'''
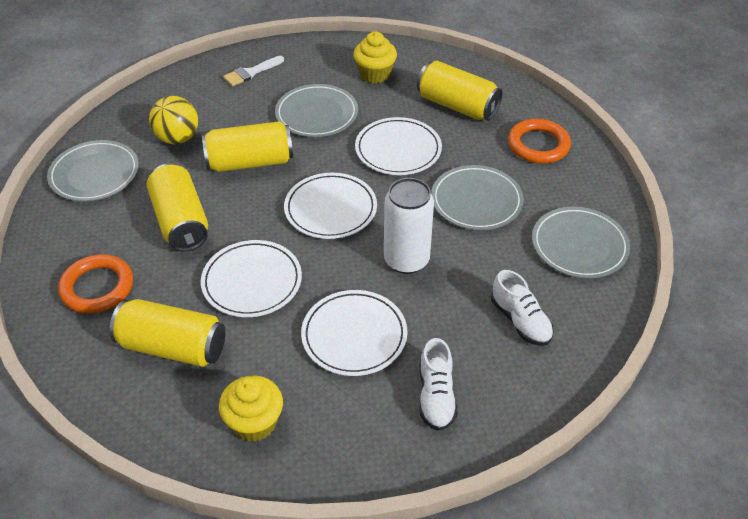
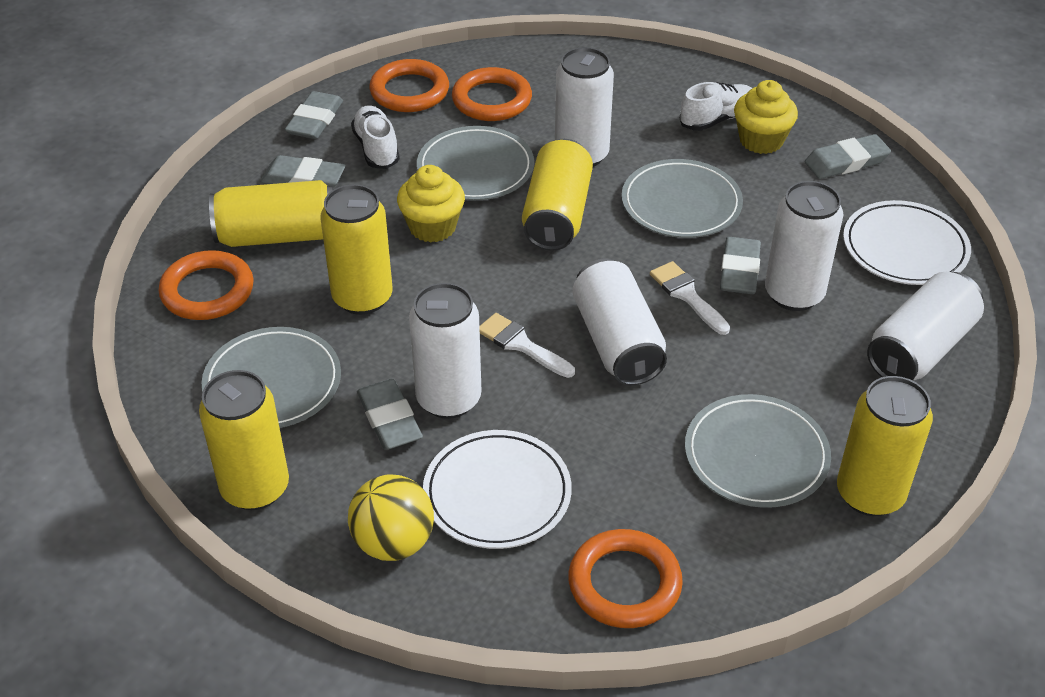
grey eraser: 0 -> 5
orange ring: 2 -> 4
white brush: 1 -> 2
white can: 1 -> 5
white plate: 4 -> 2
yellow can: 4 -> 5

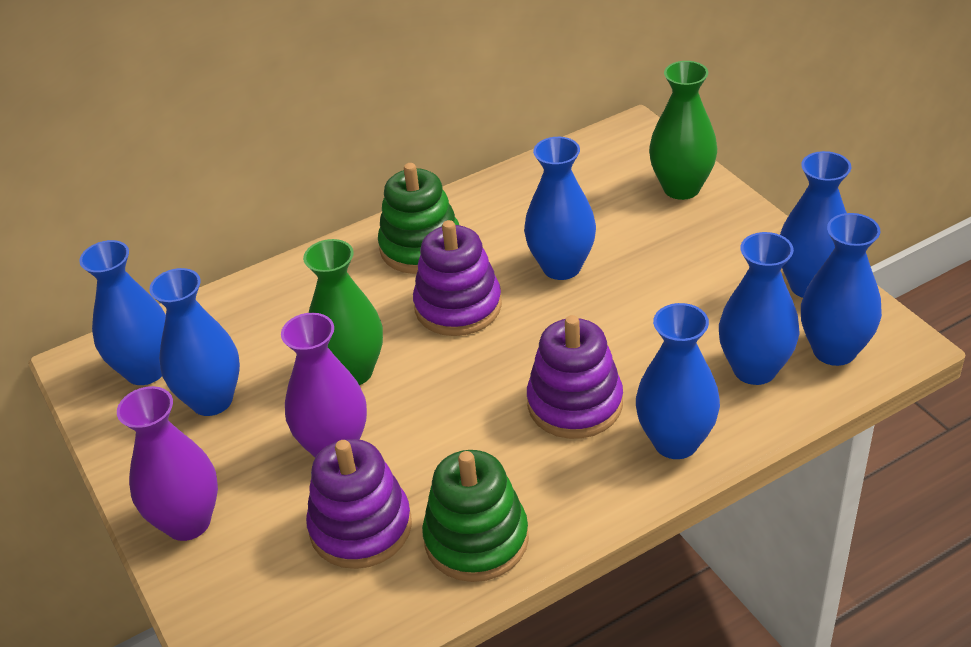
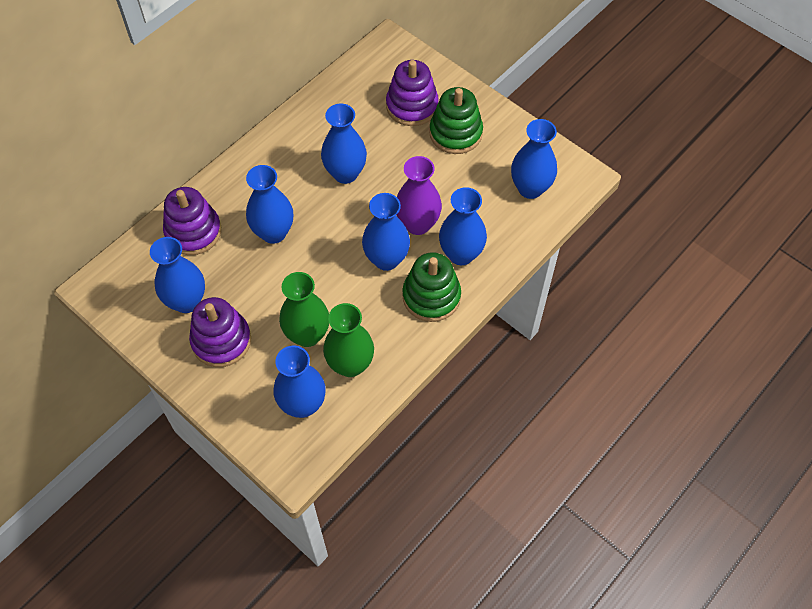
purple vase: 2 -> 1

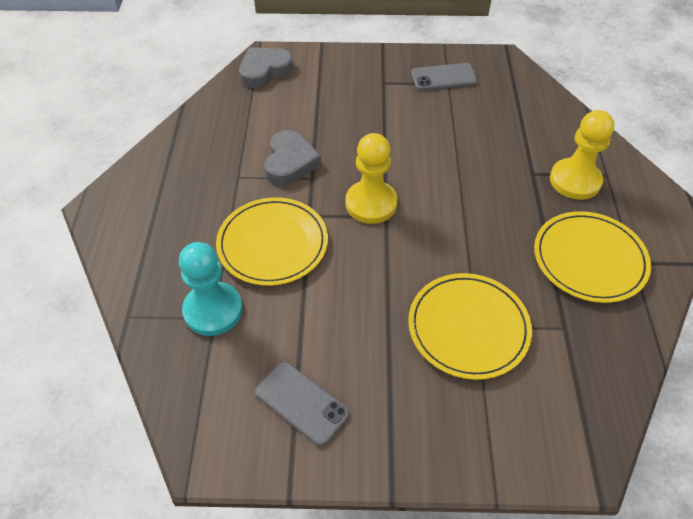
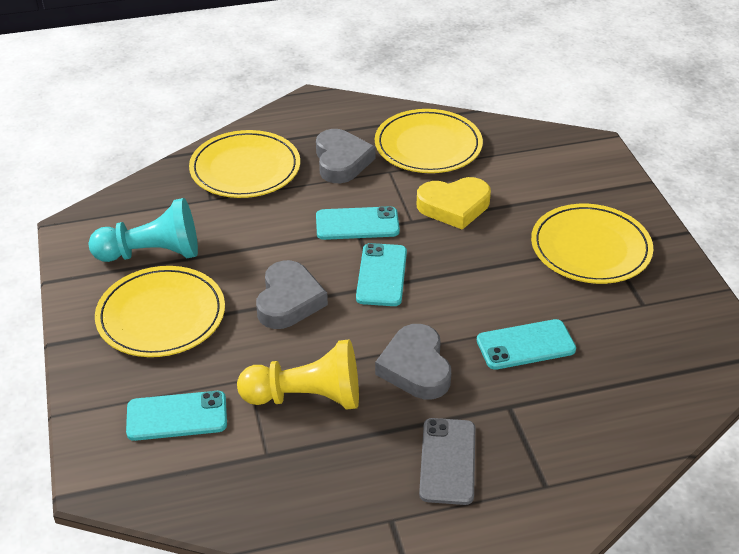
grey heart: 2 -> 3
grey phone: 2 -> 1
turquoise phone: 0 -> 4
yellow heart: 0 -> 1
yellow pawn: 2 -> 1
yellow plate: 3 -> 4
'''
**WHAT TO DO**:
Copy the lines from the entries above in which the word "grey" appears.

**ANSWER SECTION**:
grey eraser: 0 -> 5
grey heart: 2 -> 3
grey phone: 2 -> 1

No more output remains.